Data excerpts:
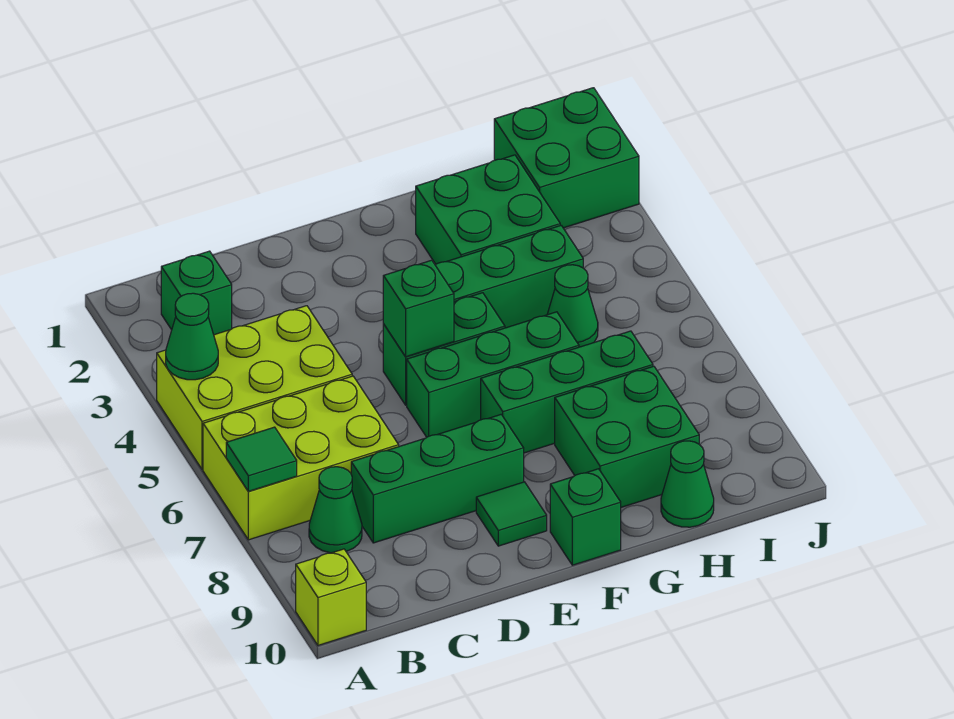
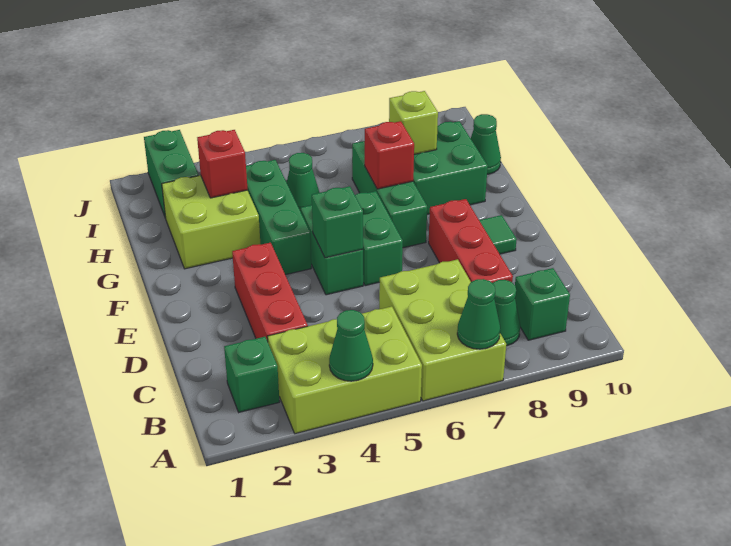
lime brick A4:C5 level 1 -> lime brick A3:B5 level 1
green tile A7 level 2 -> green cone A7 level 2
lime brick A10 level 1 -> lime brick H8 level 2
none -> red brick C3:E3 level 1
green brick C8:E8 level 1 -> red brick C8:E8 level 1
green brick E6:G6 level 1 -> green brick E6:F6 level 1
green brick F10 level 1 -> green brick B9 level 1
green brick G2:H3 level 1 -> lime brick G2:H3 level 1
none -> red brick G7 level 2
none -> red brick H3 level 2
green brick I1:J2 level 1 -> green brick I2:J2 level 1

» **What to do**
I'd like the data above duplicated exactly, with no pictures included.

» **Expected answer**
lime brick A4:C5 level 1 -> lime brick A3:B5 level 1
green tile A7 level 2 -> green cone A7 level 2
lime brick A10 level 1 -> lime brick H8 level 2
none -> red brick C3:E3 level 1
green brick C8:E8 level 1 -> red brick C8:E8 level 1
green brick E6:G6 level 1 -> green brick E6:F6 level 1
green brick F10 level 1 -> green brick B9 level 1
green brick G2:H3 level 1 -> lime brick G2:H3 level 1
none -> red brick G7 level 2
none -> red brick H3 level 2
green brick I1:J2 level 1 -> green brick I2:J2 level 1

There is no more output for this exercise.